## Brief
Everything in the data below is left aside except the lines from the one containing "(550, 366) = (329, 360): yellow" through the one containing "(641, 352) = (388, 432): brown jar -> none"; repeat those exactly.

## Stored data
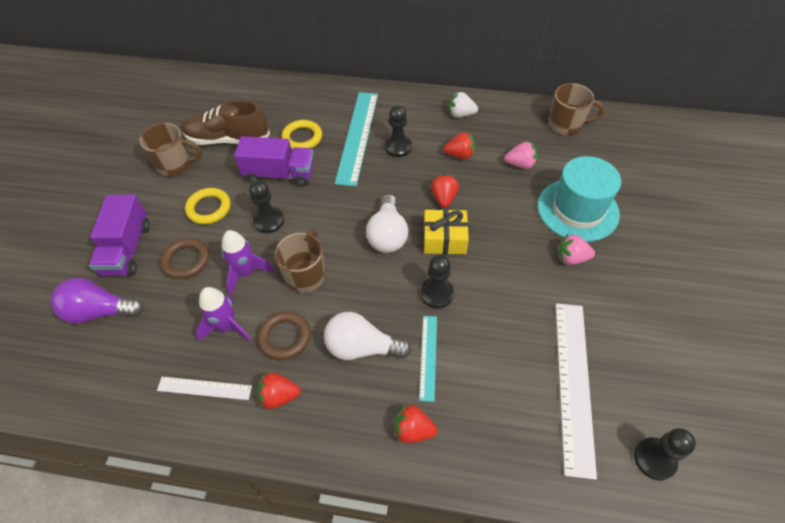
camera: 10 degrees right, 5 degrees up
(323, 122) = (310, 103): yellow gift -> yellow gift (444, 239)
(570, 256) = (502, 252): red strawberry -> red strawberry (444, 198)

...

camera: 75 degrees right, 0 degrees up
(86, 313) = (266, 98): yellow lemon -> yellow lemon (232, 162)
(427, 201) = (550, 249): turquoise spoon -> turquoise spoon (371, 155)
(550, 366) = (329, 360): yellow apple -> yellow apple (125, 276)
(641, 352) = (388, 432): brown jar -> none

## Solved exercise
(550, 366) = (329, 360): yellow apple -> yellow apple (125, 276)
(641, 352) = (388, 432): brown jar -> none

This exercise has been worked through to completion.